Scene difference descriptions:
_ _ _ _
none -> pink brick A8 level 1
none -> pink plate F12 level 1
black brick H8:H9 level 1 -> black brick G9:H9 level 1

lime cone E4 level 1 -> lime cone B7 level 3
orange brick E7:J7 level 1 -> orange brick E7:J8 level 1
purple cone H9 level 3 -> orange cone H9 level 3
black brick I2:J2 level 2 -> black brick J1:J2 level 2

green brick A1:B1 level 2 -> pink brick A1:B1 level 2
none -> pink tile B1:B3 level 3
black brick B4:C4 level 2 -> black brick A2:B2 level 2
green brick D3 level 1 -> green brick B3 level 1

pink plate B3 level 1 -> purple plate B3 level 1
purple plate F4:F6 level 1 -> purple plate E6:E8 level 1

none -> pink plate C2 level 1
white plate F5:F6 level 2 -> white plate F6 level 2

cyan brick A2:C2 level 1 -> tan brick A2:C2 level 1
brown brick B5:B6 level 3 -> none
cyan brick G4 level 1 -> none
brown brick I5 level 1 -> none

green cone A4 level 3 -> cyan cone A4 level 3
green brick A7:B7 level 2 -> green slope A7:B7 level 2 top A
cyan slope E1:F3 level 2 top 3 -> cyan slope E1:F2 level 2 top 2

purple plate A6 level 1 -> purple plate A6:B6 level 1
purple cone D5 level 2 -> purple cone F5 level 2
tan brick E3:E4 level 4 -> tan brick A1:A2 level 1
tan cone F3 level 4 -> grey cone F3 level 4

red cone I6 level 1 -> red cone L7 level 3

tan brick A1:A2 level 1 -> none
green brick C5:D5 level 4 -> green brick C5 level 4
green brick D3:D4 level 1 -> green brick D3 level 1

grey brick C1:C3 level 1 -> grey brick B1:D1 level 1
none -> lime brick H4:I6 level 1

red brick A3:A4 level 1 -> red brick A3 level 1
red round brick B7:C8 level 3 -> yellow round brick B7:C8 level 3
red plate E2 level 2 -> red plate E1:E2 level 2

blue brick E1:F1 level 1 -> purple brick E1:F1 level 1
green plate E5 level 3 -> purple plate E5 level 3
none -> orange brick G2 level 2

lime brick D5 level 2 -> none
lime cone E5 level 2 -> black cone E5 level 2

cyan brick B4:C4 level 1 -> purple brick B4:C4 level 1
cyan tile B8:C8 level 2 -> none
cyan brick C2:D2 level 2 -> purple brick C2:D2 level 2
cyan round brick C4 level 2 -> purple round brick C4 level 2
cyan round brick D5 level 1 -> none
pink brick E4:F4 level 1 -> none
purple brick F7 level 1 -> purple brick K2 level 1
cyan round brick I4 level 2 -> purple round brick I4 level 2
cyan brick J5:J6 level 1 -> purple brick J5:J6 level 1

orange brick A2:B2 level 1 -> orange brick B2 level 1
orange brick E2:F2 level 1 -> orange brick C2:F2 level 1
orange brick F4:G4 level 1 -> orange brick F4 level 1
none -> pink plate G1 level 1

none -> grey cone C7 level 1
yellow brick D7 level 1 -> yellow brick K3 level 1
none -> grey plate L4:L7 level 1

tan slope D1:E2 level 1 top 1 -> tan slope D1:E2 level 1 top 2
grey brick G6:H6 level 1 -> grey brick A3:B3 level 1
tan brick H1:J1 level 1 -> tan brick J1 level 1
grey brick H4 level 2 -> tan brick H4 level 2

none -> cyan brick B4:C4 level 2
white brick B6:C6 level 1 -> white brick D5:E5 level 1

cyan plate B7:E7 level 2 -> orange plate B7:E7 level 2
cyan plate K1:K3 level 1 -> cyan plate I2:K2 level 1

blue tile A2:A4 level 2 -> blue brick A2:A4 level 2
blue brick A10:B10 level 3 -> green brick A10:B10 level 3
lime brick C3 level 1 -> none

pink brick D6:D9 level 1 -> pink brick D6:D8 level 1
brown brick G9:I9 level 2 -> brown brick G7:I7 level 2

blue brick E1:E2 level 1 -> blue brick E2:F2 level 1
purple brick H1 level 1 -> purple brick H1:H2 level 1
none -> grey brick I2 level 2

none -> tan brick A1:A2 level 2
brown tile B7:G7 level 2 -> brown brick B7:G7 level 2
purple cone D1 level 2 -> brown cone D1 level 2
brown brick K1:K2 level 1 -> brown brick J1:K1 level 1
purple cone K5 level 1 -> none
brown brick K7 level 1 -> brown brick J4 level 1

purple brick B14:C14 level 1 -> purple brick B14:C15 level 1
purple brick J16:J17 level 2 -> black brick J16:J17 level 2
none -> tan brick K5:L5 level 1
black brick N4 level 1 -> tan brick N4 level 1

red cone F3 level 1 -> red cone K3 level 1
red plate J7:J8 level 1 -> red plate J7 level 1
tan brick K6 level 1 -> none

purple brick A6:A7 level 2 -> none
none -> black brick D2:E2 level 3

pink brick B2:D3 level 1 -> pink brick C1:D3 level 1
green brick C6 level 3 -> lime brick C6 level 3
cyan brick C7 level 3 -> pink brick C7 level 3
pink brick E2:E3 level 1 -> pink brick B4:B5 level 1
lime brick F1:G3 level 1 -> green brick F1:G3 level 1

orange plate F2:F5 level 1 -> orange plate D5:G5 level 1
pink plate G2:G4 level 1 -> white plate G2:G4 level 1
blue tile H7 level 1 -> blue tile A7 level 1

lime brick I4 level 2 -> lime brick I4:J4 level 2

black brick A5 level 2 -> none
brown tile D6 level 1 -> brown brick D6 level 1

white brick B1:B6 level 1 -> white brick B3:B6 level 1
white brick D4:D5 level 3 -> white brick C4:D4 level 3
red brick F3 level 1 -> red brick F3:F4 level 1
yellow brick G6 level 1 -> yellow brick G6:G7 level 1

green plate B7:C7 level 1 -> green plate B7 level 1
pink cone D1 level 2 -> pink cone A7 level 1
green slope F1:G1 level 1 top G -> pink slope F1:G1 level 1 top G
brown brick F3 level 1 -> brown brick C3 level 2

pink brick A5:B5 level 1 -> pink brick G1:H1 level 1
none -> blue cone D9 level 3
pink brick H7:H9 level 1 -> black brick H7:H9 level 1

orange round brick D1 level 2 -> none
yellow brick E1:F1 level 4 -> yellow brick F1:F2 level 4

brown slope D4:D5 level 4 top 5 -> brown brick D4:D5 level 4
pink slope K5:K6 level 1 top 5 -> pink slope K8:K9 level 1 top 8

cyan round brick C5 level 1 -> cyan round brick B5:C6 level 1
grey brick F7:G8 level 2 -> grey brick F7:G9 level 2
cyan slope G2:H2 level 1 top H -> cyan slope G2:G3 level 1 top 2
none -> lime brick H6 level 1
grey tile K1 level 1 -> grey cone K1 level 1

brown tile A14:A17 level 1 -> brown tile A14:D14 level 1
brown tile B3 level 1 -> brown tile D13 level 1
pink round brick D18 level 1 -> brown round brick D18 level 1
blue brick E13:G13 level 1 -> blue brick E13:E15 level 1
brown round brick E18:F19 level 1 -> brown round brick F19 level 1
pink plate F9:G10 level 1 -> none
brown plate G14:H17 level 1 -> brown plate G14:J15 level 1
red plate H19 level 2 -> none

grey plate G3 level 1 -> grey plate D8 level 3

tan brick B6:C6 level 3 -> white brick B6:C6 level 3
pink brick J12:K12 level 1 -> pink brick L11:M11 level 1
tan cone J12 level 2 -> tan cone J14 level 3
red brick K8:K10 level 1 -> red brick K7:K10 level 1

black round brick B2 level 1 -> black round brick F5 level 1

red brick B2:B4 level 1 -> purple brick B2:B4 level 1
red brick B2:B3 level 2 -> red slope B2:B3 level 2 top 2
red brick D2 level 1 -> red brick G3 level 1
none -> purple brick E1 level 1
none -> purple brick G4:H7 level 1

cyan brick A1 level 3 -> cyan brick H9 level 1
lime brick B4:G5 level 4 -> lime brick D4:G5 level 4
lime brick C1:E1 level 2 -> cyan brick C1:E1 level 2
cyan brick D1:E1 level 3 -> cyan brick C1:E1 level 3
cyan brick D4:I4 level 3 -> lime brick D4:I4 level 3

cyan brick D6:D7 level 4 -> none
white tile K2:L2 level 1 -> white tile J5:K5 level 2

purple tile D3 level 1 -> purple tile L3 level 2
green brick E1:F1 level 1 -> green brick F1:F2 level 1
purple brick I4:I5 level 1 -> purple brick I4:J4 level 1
_ _ _ _
**Task objective**
Locate the word "grey" in the entries, and copy every line where it is found.

**Output**
tan cone F3 level 4 -> grey cone F3 level 4
grey brick C1:C3 level 1 -> grey brick B1:D1 level 1
none -> grey cone C7 level 1
none -> grey plate L4:L7 level 1
grey brick G6:H6 level 1 -> grey brick A3:B3 level 1
grey brick H4 level 2 -> tan brick H4 level 2
none -> grey brick I2 level 2
grey brick F7:G8 level 2 -> grey brick F7:G9 level 2
grey tile K1 level 1 -> grey cone K1 level 1
grey plate G3 level 1 -> grey plate D8 level 3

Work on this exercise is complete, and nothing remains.